TASK INSTRUCTIONS: Copy out every line from the records that includes "black".

STUDY MATERIAL:
********************

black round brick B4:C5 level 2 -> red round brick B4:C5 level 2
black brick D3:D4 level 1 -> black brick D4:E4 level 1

********************

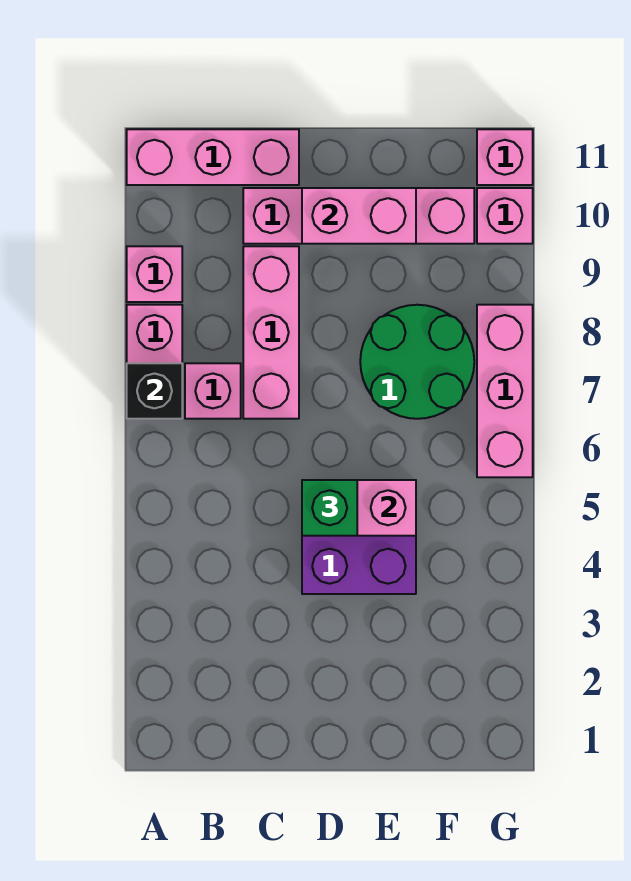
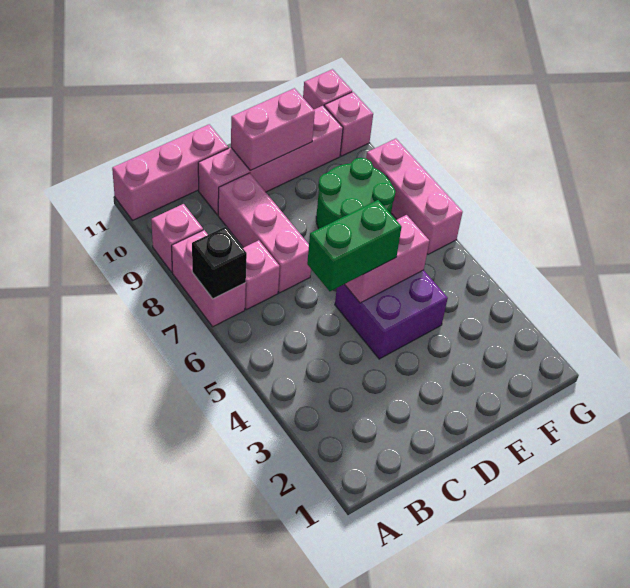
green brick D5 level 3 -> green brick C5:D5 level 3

********************

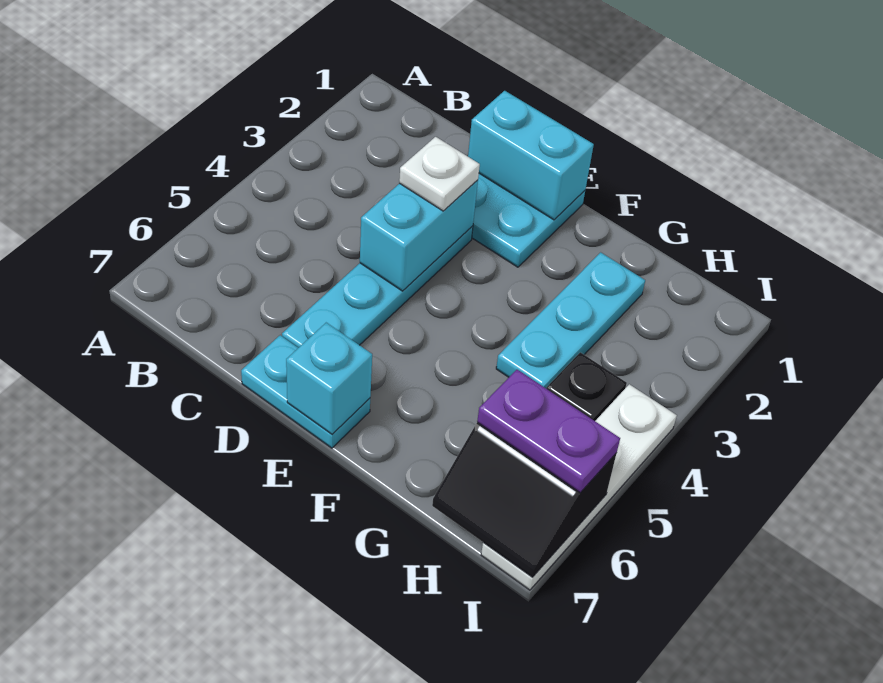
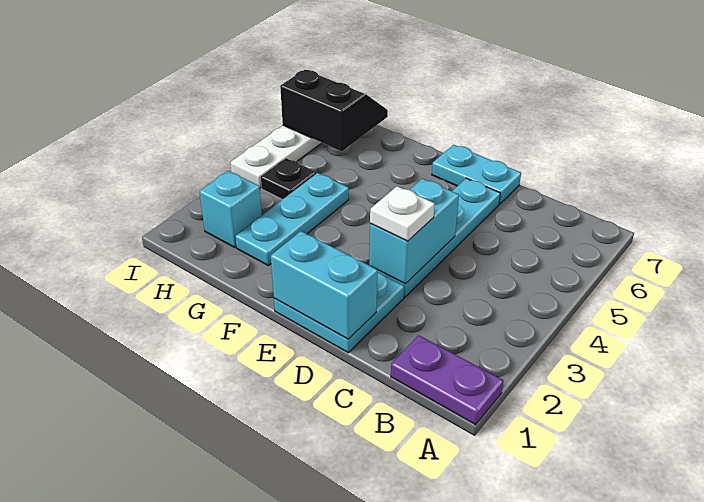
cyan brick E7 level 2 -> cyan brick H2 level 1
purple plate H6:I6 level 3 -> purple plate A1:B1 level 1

********************

EXERCISE SOLUTION:
black round brick B4:C5 level 2 -> red round brick B4:C5 level 2
black brick D3:D4 level 1 -> black brick D4:E4 level 1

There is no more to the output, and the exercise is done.